**TASK BRIEF:** Wherever "robot" occurs in the entries, copy the line that holds it.
*** EXERCISE DATA Section Begins ***
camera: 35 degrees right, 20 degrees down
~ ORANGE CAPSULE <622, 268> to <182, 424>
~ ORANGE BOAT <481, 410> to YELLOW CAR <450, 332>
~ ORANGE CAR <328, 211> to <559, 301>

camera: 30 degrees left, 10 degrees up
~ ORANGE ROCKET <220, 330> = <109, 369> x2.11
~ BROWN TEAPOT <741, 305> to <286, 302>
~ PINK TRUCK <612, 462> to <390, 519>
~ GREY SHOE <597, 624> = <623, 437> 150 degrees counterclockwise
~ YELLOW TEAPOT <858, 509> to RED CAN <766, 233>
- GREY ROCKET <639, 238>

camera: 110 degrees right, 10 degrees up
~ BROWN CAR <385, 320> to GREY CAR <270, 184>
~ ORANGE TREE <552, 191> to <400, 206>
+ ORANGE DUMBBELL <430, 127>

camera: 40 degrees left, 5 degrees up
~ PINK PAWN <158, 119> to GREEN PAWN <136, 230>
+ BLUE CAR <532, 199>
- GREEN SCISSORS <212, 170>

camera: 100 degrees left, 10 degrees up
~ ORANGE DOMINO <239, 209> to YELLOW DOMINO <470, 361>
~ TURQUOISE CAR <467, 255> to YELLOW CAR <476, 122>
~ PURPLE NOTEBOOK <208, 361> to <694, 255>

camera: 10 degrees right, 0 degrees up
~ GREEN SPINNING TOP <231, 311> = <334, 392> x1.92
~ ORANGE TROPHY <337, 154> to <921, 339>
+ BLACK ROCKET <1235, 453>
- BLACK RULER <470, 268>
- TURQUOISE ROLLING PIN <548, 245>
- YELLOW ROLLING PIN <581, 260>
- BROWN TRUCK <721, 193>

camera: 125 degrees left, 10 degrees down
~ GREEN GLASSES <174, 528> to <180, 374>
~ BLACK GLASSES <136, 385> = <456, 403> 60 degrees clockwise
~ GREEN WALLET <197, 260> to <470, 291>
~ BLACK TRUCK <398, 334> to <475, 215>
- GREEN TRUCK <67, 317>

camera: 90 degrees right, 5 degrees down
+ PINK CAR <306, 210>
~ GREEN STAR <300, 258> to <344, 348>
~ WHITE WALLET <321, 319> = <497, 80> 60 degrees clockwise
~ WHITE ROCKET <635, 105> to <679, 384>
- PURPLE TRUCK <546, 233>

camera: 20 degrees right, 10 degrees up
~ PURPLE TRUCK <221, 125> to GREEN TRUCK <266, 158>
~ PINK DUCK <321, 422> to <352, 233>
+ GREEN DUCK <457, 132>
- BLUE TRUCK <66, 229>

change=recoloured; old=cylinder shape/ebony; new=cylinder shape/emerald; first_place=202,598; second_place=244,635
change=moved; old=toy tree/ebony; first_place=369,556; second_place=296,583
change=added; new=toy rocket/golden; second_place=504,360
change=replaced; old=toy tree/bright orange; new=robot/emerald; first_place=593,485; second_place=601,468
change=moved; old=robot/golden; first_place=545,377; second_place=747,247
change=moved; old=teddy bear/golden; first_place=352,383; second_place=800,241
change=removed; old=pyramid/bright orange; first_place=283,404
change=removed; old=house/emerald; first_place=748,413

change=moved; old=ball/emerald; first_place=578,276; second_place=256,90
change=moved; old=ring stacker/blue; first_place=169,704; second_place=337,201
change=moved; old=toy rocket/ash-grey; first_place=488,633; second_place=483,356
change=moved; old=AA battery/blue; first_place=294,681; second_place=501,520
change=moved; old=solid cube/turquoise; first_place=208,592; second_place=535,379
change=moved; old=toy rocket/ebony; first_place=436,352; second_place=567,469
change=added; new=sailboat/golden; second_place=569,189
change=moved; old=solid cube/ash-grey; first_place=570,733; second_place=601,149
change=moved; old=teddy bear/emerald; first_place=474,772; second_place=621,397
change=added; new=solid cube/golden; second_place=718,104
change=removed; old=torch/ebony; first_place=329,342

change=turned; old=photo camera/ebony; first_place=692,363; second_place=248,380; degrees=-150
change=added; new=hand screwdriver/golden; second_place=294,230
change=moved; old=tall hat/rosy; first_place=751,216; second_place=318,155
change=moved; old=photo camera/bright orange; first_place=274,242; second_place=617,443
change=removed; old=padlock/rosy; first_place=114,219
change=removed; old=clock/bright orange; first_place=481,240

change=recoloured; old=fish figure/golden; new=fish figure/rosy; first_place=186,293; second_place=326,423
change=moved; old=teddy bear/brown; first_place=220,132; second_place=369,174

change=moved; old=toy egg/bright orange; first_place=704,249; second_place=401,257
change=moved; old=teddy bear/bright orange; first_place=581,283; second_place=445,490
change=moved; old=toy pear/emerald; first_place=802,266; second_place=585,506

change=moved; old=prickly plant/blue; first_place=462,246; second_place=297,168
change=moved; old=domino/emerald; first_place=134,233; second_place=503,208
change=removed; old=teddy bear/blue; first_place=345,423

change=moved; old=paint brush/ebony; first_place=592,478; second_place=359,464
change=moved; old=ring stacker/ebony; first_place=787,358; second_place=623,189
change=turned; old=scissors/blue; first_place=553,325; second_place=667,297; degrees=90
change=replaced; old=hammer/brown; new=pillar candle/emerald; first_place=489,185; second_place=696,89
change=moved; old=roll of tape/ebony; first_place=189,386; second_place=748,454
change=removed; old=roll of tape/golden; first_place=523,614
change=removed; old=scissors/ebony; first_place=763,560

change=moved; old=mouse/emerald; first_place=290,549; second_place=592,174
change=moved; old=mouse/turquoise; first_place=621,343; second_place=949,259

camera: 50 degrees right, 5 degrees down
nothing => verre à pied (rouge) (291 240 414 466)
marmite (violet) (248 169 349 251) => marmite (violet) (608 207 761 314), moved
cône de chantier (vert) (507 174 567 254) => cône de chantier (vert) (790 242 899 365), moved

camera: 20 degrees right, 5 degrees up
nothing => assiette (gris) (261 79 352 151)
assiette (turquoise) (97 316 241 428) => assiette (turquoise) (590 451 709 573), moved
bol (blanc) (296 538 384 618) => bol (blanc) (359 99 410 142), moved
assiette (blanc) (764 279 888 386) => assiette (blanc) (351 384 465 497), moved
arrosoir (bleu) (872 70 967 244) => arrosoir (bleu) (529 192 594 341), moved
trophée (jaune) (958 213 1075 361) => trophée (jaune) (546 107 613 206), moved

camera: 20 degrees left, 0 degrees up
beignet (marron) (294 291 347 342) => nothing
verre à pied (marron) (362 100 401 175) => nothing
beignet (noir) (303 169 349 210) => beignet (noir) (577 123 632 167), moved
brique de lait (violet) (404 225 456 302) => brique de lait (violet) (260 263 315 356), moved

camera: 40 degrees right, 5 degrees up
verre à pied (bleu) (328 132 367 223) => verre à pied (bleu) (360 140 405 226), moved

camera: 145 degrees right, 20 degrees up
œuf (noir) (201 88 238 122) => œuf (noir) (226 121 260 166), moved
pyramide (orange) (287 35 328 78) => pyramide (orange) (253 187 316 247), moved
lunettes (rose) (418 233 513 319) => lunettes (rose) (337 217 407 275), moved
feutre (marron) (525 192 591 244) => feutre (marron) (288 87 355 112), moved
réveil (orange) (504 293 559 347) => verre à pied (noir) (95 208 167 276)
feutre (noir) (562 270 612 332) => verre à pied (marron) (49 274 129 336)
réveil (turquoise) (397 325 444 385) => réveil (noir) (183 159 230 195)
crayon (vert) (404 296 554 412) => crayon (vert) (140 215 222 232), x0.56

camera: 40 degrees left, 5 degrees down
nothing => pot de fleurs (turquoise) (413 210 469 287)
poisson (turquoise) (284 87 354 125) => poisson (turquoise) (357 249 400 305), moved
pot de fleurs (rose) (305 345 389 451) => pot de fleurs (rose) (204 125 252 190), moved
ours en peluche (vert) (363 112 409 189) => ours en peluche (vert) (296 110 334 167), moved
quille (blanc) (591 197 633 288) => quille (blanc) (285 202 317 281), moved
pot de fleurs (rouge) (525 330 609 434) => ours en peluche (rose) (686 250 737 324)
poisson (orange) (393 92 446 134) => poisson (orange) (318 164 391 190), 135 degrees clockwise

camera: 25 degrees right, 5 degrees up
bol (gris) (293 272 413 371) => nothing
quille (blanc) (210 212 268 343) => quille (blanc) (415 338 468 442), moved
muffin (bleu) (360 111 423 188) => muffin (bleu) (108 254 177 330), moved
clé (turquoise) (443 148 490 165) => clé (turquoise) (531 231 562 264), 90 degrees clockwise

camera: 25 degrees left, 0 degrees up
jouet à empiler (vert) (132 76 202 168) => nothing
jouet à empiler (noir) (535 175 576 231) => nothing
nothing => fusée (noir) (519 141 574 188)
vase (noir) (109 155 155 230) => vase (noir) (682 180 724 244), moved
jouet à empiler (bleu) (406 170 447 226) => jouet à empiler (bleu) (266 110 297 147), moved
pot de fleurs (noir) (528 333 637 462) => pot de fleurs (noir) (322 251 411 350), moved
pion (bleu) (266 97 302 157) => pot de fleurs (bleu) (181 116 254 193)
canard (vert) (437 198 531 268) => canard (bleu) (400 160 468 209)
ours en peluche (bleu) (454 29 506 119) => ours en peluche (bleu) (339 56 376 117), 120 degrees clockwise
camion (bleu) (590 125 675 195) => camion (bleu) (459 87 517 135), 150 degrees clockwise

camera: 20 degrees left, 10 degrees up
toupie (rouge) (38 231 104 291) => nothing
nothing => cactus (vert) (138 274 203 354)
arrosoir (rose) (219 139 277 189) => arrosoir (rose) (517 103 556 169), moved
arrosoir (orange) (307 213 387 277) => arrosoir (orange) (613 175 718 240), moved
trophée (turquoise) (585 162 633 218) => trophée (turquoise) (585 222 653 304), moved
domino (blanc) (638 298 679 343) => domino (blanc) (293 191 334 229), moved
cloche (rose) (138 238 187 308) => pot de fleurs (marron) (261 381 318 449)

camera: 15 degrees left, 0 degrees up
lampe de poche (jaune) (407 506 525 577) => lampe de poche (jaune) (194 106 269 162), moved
*** EXERCISE DATA Section Ends ***
**SOLUTION TO THIS TASK:**
change=replaced; old=toy tree/bright orange; new=robot/emerald; first_place=593,485; second_place=601,468
change=moved; old=robot/golden; first_place=545,377; second_place=747,247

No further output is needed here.